Excluding pictures, retype exactly the lines from the one with "L202: 68mH (N4, N7) -> 100mH (N4, N7)" through the end of the records that follow.

== INFORMATION SHOWN ==

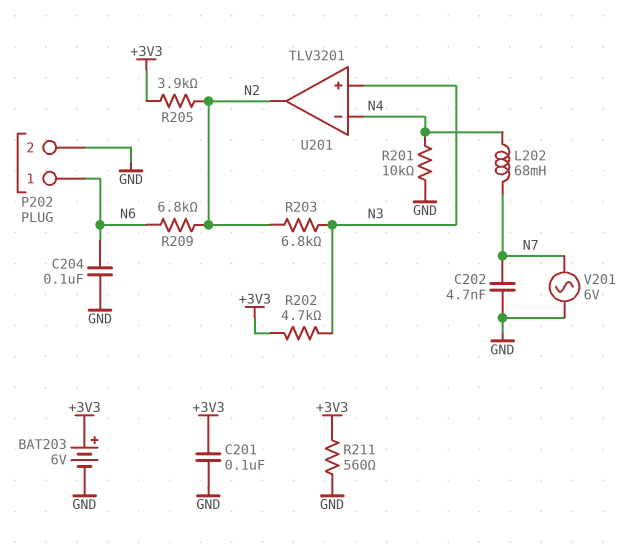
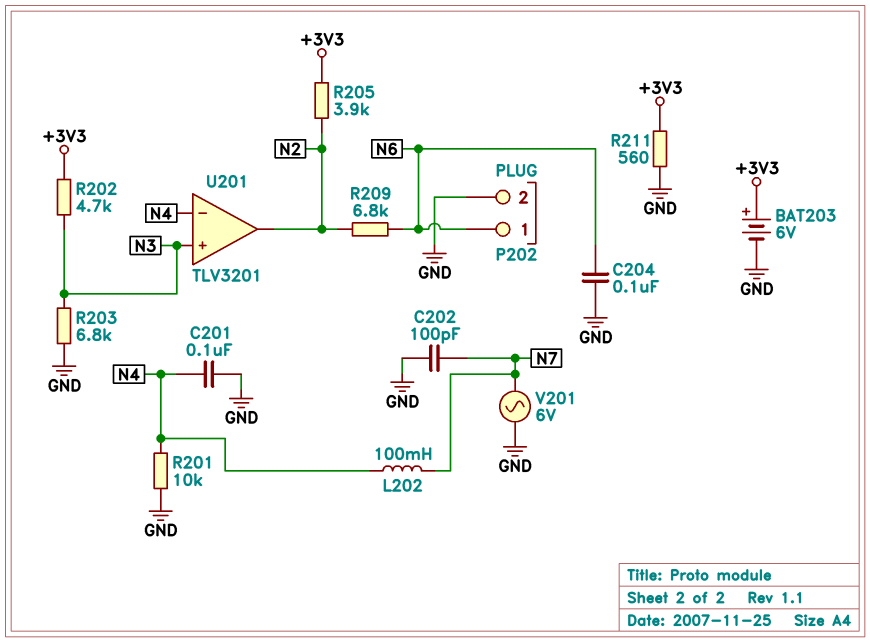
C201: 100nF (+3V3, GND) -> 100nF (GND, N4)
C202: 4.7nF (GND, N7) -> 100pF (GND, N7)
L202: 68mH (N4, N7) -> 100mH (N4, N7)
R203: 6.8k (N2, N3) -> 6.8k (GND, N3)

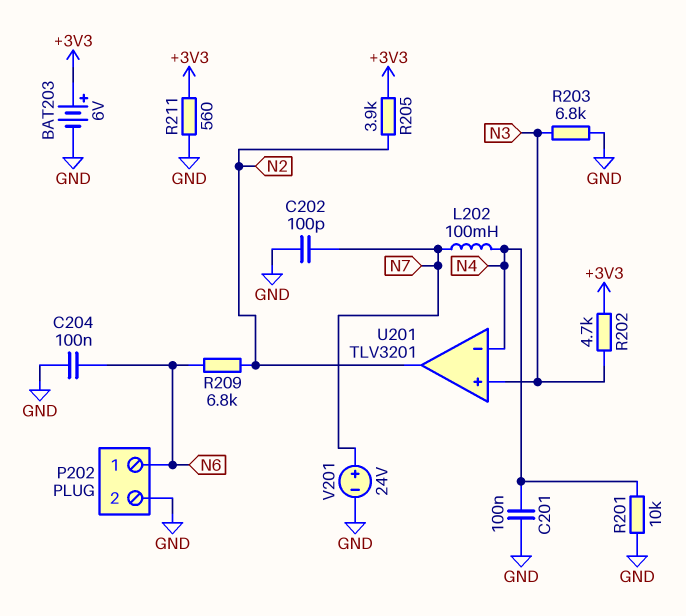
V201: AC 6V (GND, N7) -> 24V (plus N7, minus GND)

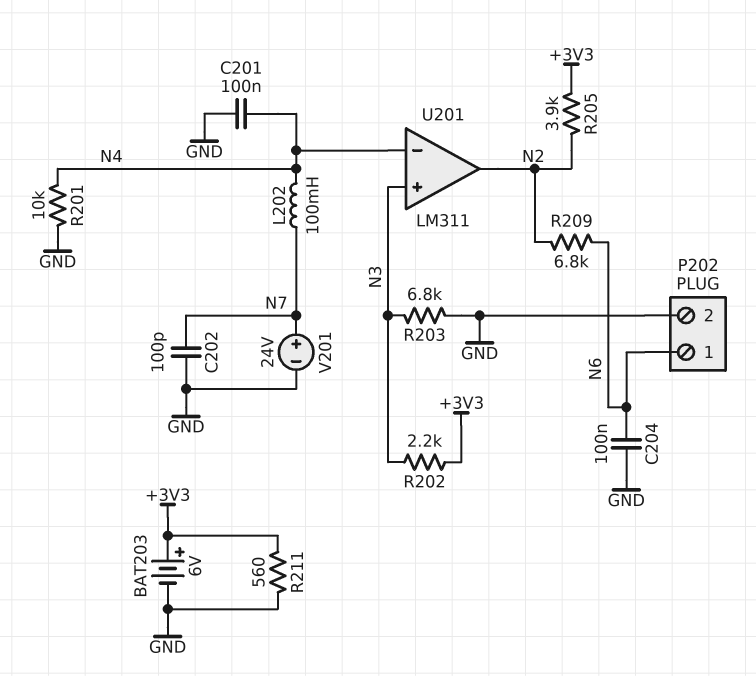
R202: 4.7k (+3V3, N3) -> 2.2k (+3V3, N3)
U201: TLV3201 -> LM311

===

▸ **RESPONSE**:
L202: 68mH (N4, N7) -> 100mH (N4, N7)
R203: 6.8k (N2, N3) -> 6.8k (GND, N3)

V201: AC 6V (GND, N7) -> 24V (plus N7, minus GND)

R202: 4.7k (+3V3, N3) -> 2.2k (+3V3, N3)
U201: TLV3201 -> LM311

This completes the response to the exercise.